[[ Recorded data open ]]

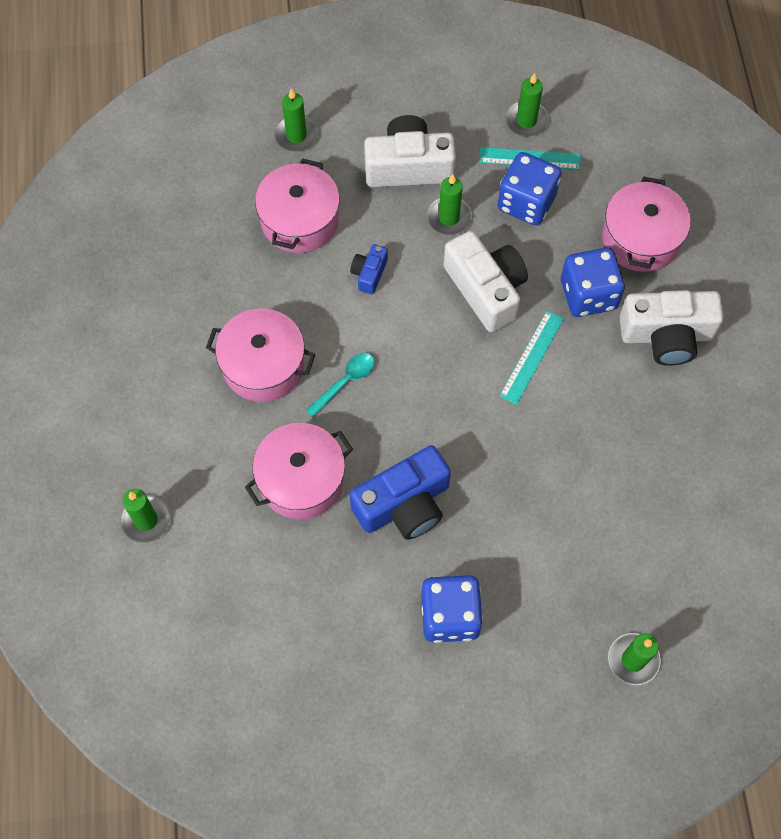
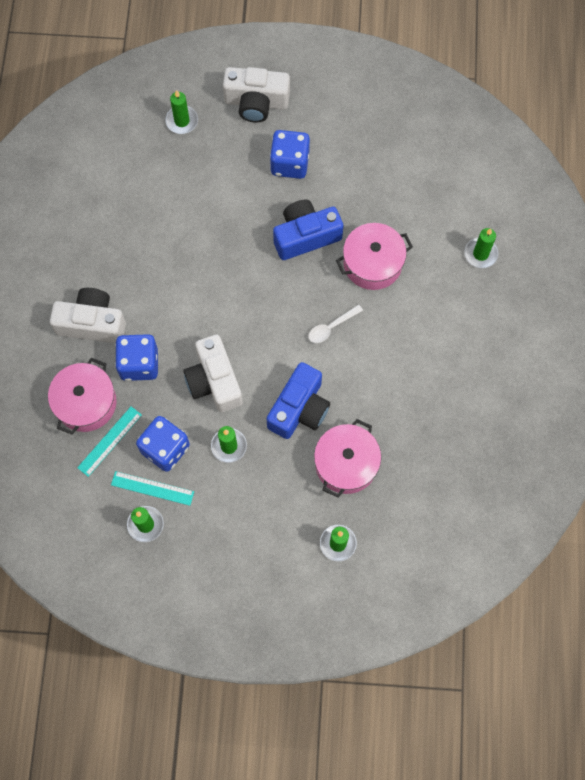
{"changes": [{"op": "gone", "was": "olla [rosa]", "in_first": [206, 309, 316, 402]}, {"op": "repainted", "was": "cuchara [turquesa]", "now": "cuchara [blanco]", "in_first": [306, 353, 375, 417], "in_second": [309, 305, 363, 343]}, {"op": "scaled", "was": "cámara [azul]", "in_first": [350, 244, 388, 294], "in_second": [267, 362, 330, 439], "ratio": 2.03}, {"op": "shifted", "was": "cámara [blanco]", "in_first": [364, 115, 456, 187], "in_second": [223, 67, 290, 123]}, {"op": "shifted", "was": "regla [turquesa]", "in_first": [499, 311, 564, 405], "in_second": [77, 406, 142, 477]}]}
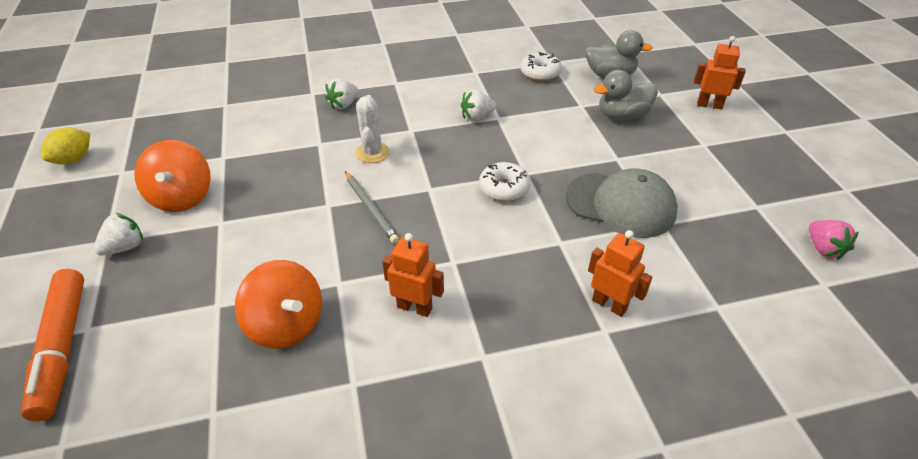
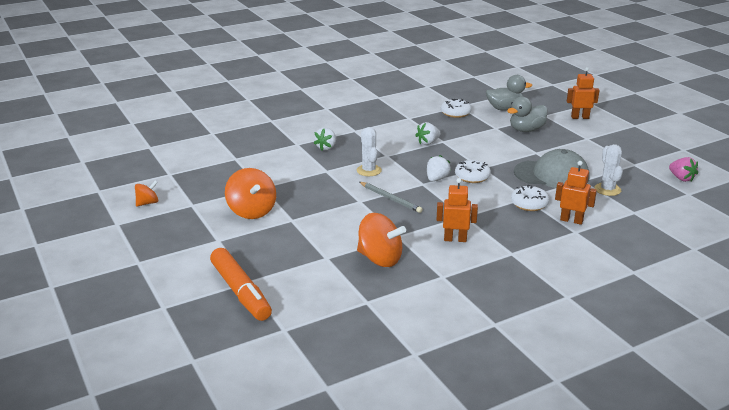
{"changes": [{"op": "swapped", "was": "limón [amarillo]", "now": "peonza [naranja]", "in_first": [41, 128, 90, 165], "in_second": [135, 180, 158, 207]}, {"op": "shifted", "was": "fresa [blanco]", "in_first": [94, 213, 143, 256], "in_second": [427, 155, 451, 181]}, {"op": "new", "now": "rosquilla [blanco]", "in_second": [511, 185, 549, 211]}, {"op": "new", "now": "cactus [blanco]", "in_second": [594, 144, 623, 196]}]}
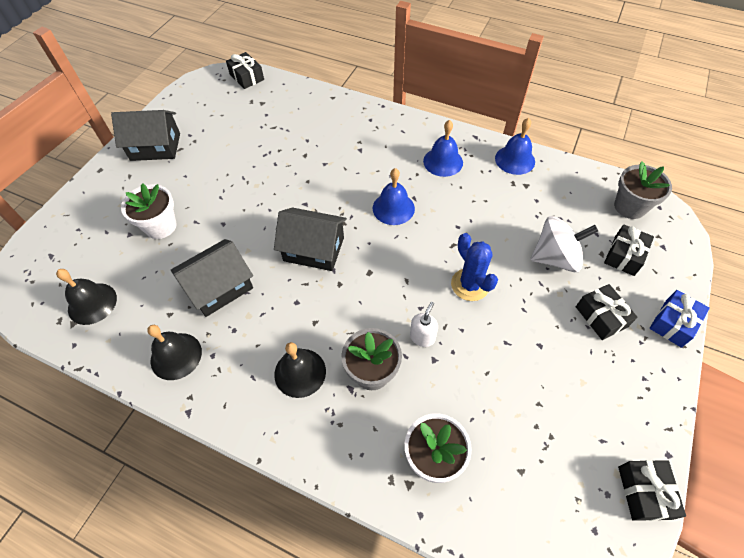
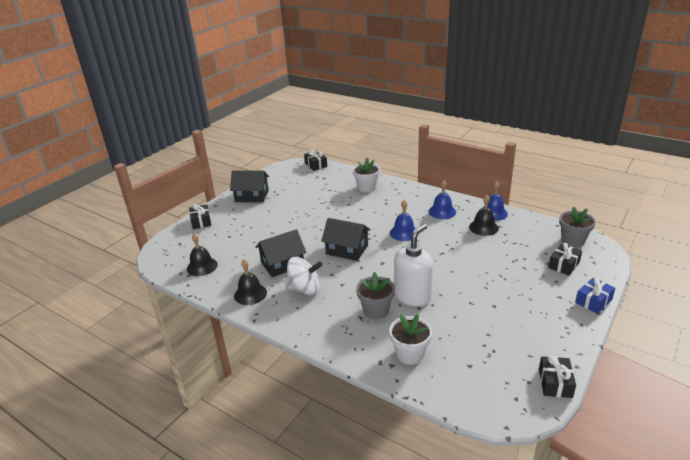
{"changes": [{"op": "shifted", "was": "maceta [blanco]", "in_first": [121, 184, 177, 239], "in_second": [352, 158, 380, 192]}, {"op": "shifted", "was": "campana [negro]", "in_first": [274, 342, 326, 398], "in_second": [469, 195, 499, 236]}, {"op": "scaled", "was": "dispensador de jabón [blanco]", "in_first": [410, 302, 438, 347], "in_second": [394, 224, 433, 306], "ratio": 2.18}, {"op": "gone", "was": "cactus [azul]", "in_first": [451, 233, 498, 301]}, {"op": "shifted", "was": "peonza [blanco]", "in_first": [530, 216, 598, 272], "in_second": [286, 257, 323, 295]}, {"op": "shifted", "was": "regalo [negro]", "in_first": [576, 284, 638, 340], "in_second": [189, 204, 211, 229]}]}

[[ Recorded data closed ]]

Your assignment — Among the lines of the preceding data, which ones hold the word "peonza"? List them.

Task answer —
{"changes": [{"op": "swapped", "was": "limón [amarillo]", "now": "peonza [naranja]", "in_first": [41, 128, 90, 165], "in_second": [135, 180, 158, 207]}, {"op": "shifted", "was": "fresa [blanco]", "in_first": [94, 213, 143, 256], "in_second": [427, 155, 451, 181]}, {"op": "new", "now": "rosquilla [blanco]", "in_second": [511, 185, 549, 211]}, {"op": "new", "now": "cactus [blanco]", "in_second": [594, 144, 623, 196]}]}
{"changes": [{"op": "shifted", "was": "maceta [blanco]", "in_first": [121, 184, 177, 239], "in_second": [352, 158, 380, 192]}, {"op": "shifted", "was": "campana [negro]", "in_first": [274, 342, 326, 398], "in_second": [469, 195, 499, 236]}, {"op": "scaled", "was": "dispensador de jabón [blanco]", "in_first": [410, 302, 438, 347], "in_second": [394, 224, 433, 306], "ratio": 2.18}, {"op": "gone", "was": "cactus [azul]", "in_first": [451, 233, 498, 301]}, {"op": "shifted", "was": "peonza [blanco]", "in_first": [530, 216, 598, 272], "in_second": [286, 257, 323, 295]}, {"op": "shifted", "was": "regalo [negro]", "in_first": [576, 284, 638, 340], "in_second": [189, 204, 211, 229]}]}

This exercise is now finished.